(Data listing)
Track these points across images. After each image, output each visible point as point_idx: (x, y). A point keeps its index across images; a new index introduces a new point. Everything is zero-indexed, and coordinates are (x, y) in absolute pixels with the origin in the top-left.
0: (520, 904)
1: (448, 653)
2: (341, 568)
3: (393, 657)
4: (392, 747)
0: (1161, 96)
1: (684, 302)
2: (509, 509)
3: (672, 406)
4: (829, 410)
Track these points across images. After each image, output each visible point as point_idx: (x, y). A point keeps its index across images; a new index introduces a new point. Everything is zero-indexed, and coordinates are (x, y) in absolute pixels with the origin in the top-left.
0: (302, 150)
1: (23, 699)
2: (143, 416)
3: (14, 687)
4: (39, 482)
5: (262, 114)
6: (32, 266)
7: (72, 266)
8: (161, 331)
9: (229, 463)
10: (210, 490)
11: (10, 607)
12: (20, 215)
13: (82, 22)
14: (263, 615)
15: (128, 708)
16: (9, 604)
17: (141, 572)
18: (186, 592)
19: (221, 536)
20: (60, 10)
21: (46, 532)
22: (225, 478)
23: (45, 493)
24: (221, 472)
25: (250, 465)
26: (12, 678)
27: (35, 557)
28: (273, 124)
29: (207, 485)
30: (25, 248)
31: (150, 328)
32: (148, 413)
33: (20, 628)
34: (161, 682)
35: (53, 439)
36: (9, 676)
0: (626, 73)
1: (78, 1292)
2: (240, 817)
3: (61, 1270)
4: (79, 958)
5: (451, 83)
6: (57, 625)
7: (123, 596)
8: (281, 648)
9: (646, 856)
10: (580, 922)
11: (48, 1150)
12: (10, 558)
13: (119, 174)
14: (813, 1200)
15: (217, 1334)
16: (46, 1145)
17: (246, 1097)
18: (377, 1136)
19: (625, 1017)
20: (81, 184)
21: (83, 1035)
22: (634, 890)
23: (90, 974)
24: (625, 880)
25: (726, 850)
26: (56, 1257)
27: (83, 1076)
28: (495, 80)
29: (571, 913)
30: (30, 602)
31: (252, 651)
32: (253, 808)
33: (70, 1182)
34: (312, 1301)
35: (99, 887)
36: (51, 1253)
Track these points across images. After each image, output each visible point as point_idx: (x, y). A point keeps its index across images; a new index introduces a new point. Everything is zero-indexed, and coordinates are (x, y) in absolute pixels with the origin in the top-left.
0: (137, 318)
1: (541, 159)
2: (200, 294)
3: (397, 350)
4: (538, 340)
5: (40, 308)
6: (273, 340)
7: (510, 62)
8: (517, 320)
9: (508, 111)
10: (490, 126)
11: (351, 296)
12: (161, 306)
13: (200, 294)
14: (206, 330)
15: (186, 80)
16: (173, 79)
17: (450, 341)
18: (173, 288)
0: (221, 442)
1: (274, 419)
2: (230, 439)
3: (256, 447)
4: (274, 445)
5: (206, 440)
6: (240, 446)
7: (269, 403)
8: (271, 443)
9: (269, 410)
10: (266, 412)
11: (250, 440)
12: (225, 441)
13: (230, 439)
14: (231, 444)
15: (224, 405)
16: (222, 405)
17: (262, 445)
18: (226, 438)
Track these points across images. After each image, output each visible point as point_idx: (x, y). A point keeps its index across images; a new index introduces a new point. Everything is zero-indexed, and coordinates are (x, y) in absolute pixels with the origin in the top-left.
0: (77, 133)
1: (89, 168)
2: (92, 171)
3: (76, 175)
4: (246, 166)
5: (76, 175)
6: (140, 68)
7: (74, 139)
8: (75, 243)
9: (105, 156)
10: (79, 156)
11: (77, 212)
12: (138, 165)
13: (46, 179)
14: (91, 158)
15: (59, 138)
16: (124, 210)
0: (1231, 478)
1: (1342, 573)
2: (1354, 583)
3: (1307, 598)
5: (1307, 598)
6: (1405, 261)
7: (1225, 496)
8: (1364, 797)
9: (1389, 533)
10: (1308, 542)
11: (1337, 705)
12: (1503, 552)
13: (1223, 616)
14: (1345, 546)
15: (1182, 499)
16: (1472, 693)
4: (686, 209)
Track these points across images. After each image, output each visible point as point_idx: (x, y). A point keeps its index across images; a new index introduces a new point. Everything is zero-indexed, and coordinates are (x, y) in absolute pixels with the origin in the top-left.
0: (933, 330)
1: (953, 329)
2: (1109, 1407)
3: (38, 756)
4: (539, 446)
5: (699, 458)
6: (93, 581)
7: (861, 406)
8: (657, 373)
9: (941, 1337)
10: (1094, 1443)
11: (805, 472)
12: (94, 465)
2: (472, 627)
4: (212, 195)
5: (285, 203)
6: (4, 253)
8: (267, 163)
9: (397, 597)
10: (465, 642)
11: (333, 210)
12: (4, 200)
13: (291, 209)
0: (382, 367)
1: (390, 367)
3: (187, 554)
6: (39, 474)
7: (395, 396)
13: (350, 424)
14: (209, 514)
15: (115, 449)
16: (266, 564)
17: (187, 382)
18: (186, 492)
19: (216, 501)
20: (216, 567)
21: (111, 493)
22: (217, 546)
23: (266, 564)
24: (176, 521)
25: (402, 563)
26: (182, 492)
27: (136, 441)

* Written problem
Arrange every line of the entries above as a numbered list, leaving out any blank lines.

* Result below
1. Track these points across images. After each image, output each visible point as point_idx: (x, y). A point keeps its index across images; a new index introduces a new point. Everything is zero-indexed, and coordinates are (x, y) in absolute pixels with the origin in the top-left.
2. 0: (520, 904)
3. 1: (448, 653)
4. 2: (341, 568)
5. 3: (393, 657)
6. 4: (392, 747)
7. 0: (1161, 96)
8. 1: (684, 302)
9. 2: (509, 509)
10. 3: (672, 406)
11. 4: (829, 410)
12. Track these points across images. After each image, output each visible point as point_idx: (x, y). A point keeps its index across images; a new index introduces a new point. Everything is zero-indexed, and coordinates are (x, y) in absolute pixels with the origin in the top-left.
13. 0: (302, 150)
14. 1: (23, 699)
15. 2: (143, 416)
16. 3: (14, 687)
17. 4: (39, 482)
18. 5: (262, 114)
19. 6: (32, 266)
20. 7: (72, 266)
21. 8: (161, 331)
22. 9: (229, 463)
23. 10: (210, 490)
24. 11: (10, 607)
25. 12: (20, 215)
26. 13: (82, 22)
27. 14: (263, 615)
28. 15: (128, 708)
29. 16: (9, 604)
30. 17: (141, 572)
31. 18: (186, 592)
32. 19: (221, 536)
33. 20: (60, 10)
34. 21: (46, 532)
35. 22: (225, 478)
36. 23: (45, 493)
37. 24: (221, 472)
38. 25: (250, 465)
39. 26: (12, 678)
40. 27: (35, 557)
41. 28: (273, 124)
42. 29: (207, 485)
43. 30: (25, 248)
44. 31: (150, 328)
45. 32: (148, 413)
46. 33: (20, 628)
47. 34: (161, 682)
48. 35: (53, 439)
49. 36: (9, 676)
50. 0: (626, 73)
51. 1: (78, 1292)
52. 2: (240, 817)
53. 3: (61, 1270)
54. 4: (79, 958)
55. 5: (451, 83)
56. 6: (57, 625)
57. 7: (123, 596)
58. 8: (281, 648)
59. 9: (646, 856)
60. 10: (580, 922)
61. 11: (48, 1150)
62. 12: (10, 558)
63. 13: (119, 174)
64. 14: (813, 1200)
65. 15: (217, 1334)
66. 16: (46, 1145)
67. 17: (246, 1097)
68. 18: (377, 1136)
69. 19: (625, 1017)
70. 20: (81, 184)
71. 21: (83, 1035)
72. 22: (634, 890)
73. 23: (90, 974)
74. 24: (625, 880)
75. 25: (726, 850)
76. 26: (56, 1257)
77. 27: (83, 1076)
78. 28: (495, 80)
79. 29: (571, 913)
80. 30: (30, 602)
81. 31: (252, 651)
82. 32: (253, 808)
83. 33: (70, 1182)
84. 34: (312, 1301)
85. 35: (99, 887)
86. 36: (51, 1253)
87. Track these points across images. After each image, output each visible point as point_idx: (x, y). A point keeps its index across images; a new index introduces a new point. Everything is zero-indexed, and coordinates are (x, y) in absolute pixels with the origin in the top-left.
88. 0: (137, 318)
89. 1: (541, 159)
90. 2: (200, 294)
91. 3: (397, 350)
92. 4: (538, 340)
93. 5: (40, 308)
94. 6: (273, 340)
95. 7: (510, 62)
96. 8: (517, 320)
97. 9: (508, 111)
98. 10: (490, 126)
99. 11: (351, 296)
100. 12: (161, 306)
101. 13: (200, 294)
102. 14: (206, 330)
103. 15: (186, 80)
104. 16: (173, 79)
105. 17: (450, 341)
106. 18: (173, 288)
107. 0: (221, 442)
108. 1: (274, 419)
109. 2: (230, 439)
110. 3: (256, 447)
111. 4: (274, 445)
112. 5: (206, 440)
113. 6: (240, 446)
114. 7: (269, 403)
115. 8: (271, 443)
116. 9: (269, 410)
117. 10: (266, 412)
118. 11: (250, 440)
119. 12: (225, 441)
120. 13: (230, 439)
121. 14: (231, 444)
122. 15: (224, 405)
123. 16: (222, 405)
124. 17: (262, 445)
125. 18: (226, 438)
126. Track these points across images. After each image, output each visible point as point_idx: (x, y). A point keeps its index across images; a new index introduces a new point. Everything is zero-indexed, and coordinates are (x, y) in absolute pixels with the origin in the top-left.
127. 0: (77, 133)
128. 1: (89, 168)
129. 2: (92, 171)
130. 3: (76, 175)
131. 4: (246, 166)
132. 5: (76, 175)
133. 6: (140, 68)
134. 7: (74, 139)
135. 8: (75, 243)
136. 9: (105, 156)
137. 10: (79, 156)
138. 11: (77, 212)
139. 12: (138, 165)
140. 13: (46, 179)
141. 14: (91, 158)
142. 15: (59, 138)
143. 16: (124, 210)
144. 0: (1231, 478)
145. 1: (1342, 573)
146. 2: (1354, 583)
147. 3: (1307, 598)
148. 5: (1307, 598)
149. 6: (1405, 261)
150. 7: (1225, 496)
151. 8: (1364, 797)
152. 9: (1389, 533)
153. 10: (1308, 542)
154. 11: (1337, 705)
155. 12: (1503, 552)
156. 13: (1223, 616)
157. 14: (1345, 546)
158. 15: (1182, 499)
159. 16: (1472, 693)
160. 4: (686, 209)
161. Track these points across images. After each image, output each visible point as point_idx: (x, y). A point keeps its index across images; a new index introduces a new point. Everything is zero-indexed, and coordinates are (x, y) in absolute pixels with the origin in the top-left.
162. 0: (933, 330)
163. 1: (953, 329)
164. 2: (1109, 1407)
165. 3: (38, 756)
166. 4: (539, 446)
167. 5: (699, 458)
168. 6: (93, 581)
169. 7: (861, 406)
170. 8: (657, 373)
171. 9: (941, 1337)
172. 10: (1094, 1443)
173. 11: (805, 472)
174. 12: (94, 465)
175. 2: (472, 627)
176. 4: (212, 195)
177. 5: (285, 203)
178. 6: (4, 253)
179. 8: (267, 163)
180. 9: (397, 597)
181. 10: (465, 642)
182. 11: (333, 210)
183. 12: (4, 200)
184. 13: (291, 209)
185. 0: (382, 367)
186. 1: (390, 367)
187. 3: (187, 554)
188. 6: (39, 474)
189. 7: (395, 396)
190. 13: (350, 424)
191. 14: (209, 514)
192. 15: (115, 449)
193. 16: (266, 564)
194. 17: (187, 382)
195. 18: (186, 492)
196. 19: (216, 501)
197. 20: (216, 567)
198. 21: (111, 493)
199. 22: (217, 546)
200. 23: (266, 564)
201. 24: (176, 521)
202. 25: (402, 563)
203. 26: (182, 492)
204. 27: (136, 441)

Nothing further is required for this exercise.